Records from a data collection
##############################

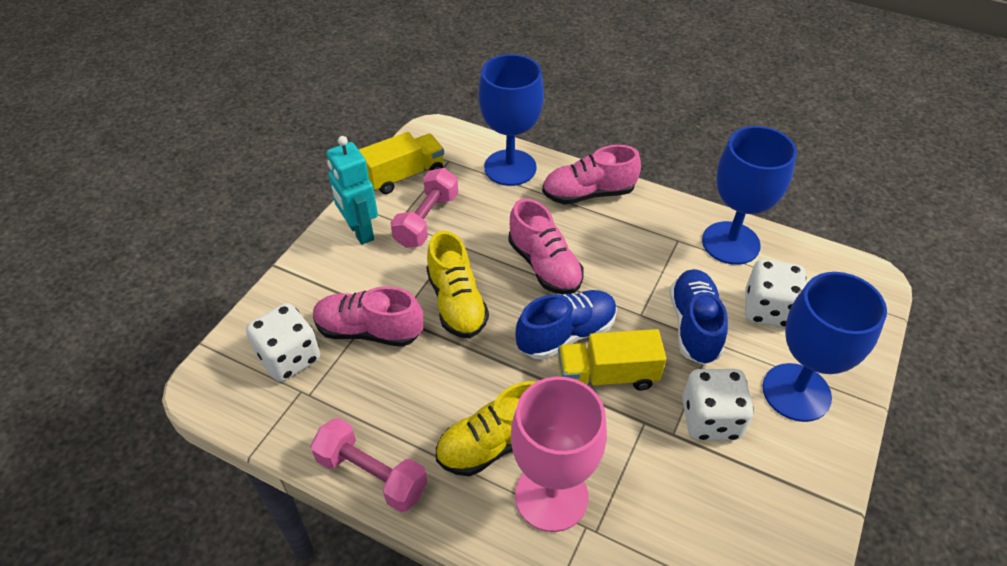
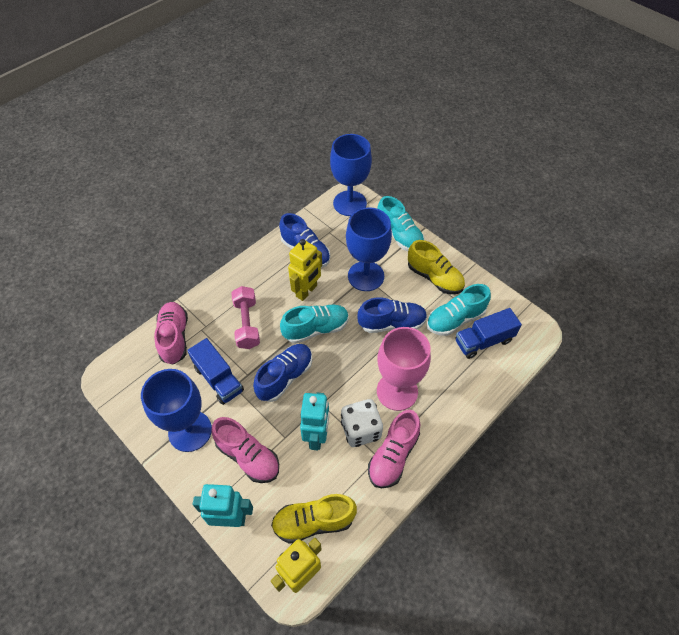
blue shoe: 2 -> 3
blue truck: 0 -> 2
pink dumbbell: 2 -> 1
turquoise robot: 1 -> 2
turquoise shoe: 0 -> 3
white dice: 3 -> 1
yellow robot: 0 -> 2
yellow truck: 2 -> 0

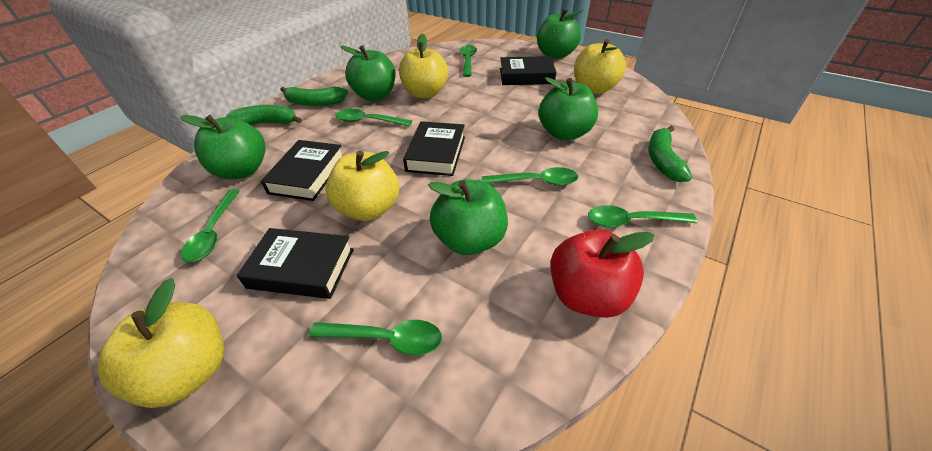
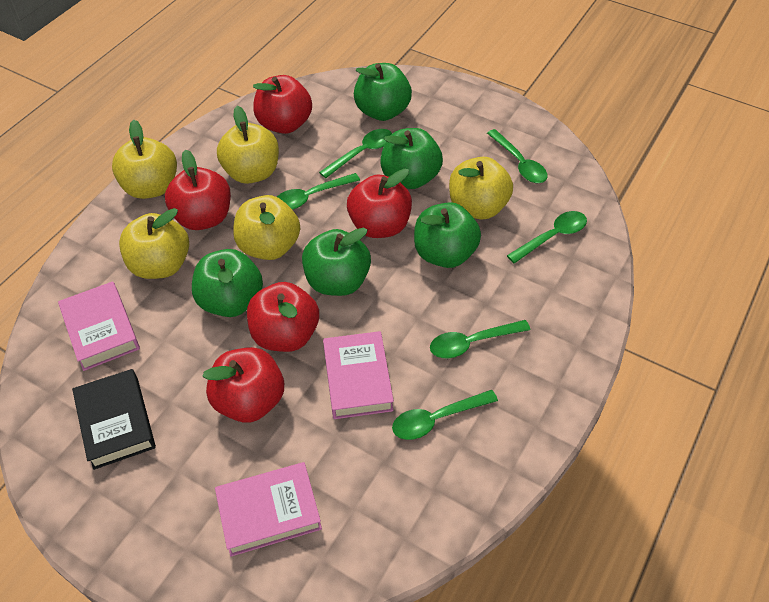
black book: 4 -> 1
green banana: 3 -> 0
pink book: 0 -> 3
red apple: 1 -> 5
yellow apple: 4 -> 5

##############################

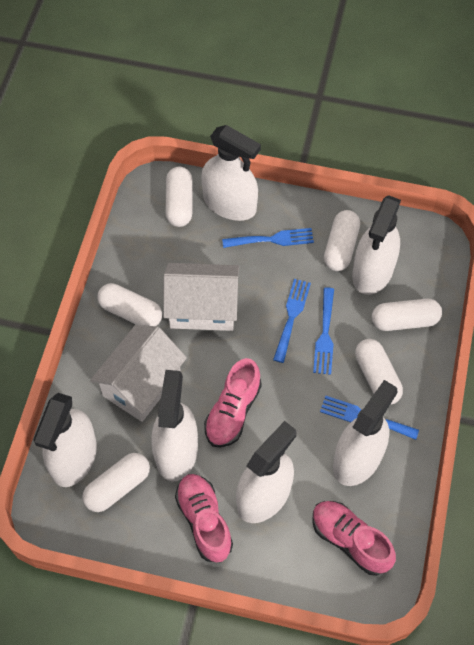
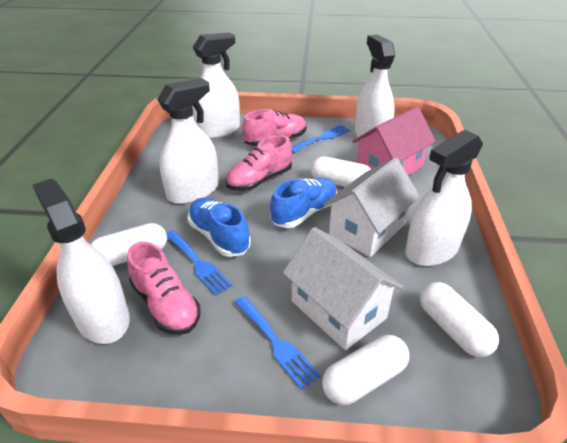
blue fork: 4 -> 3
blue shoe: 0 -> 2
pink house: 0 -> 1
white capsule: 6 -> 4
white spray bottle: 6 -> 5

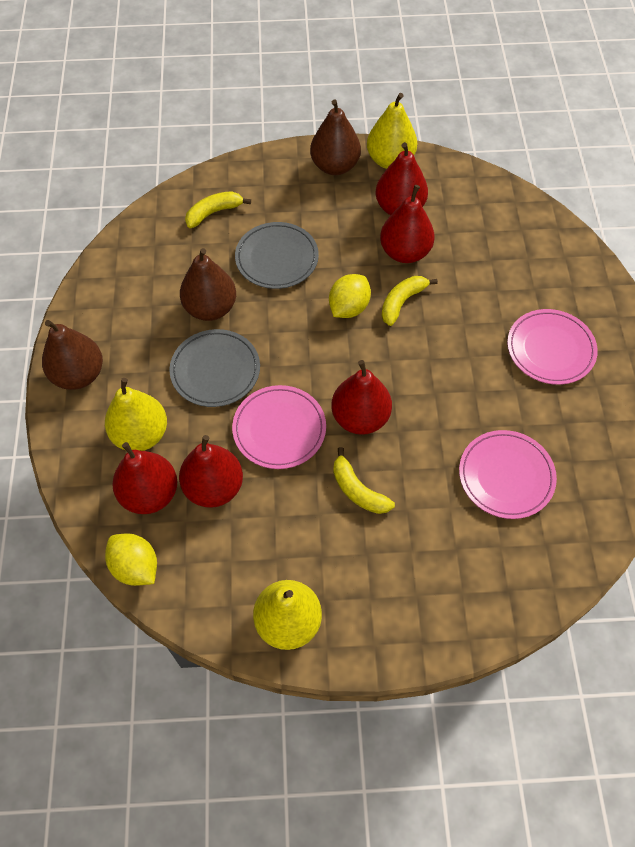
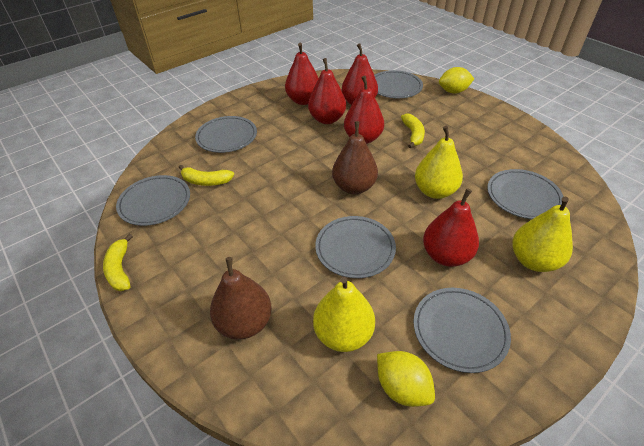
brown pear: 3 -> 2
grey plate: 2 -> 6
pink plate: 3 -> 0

##############################

◆ Task instructions:
Once the line with "blue shoe: 2 -> 3" is found above, transcribe each line from it through the line with "yellow apple: 4 -> 5", exactly, and omit the pictures.

◆ Reply:
blue shoe: 2 -> 3
blue truck: 0 -> 2
pink dumbbell: 2 -> 1
turquoise robot: 1 -> 2
turquoise shoe: 0 -> 3
white dice: 3 -> 1
yellow robot: 0 -> 2
yellow truck: 2 -> 0

black book: 4 -> 1
green banana: 3 -> 0
pink book: 0 -> 3
red apple: 1 -> 5
yellow apple: 4 -> 5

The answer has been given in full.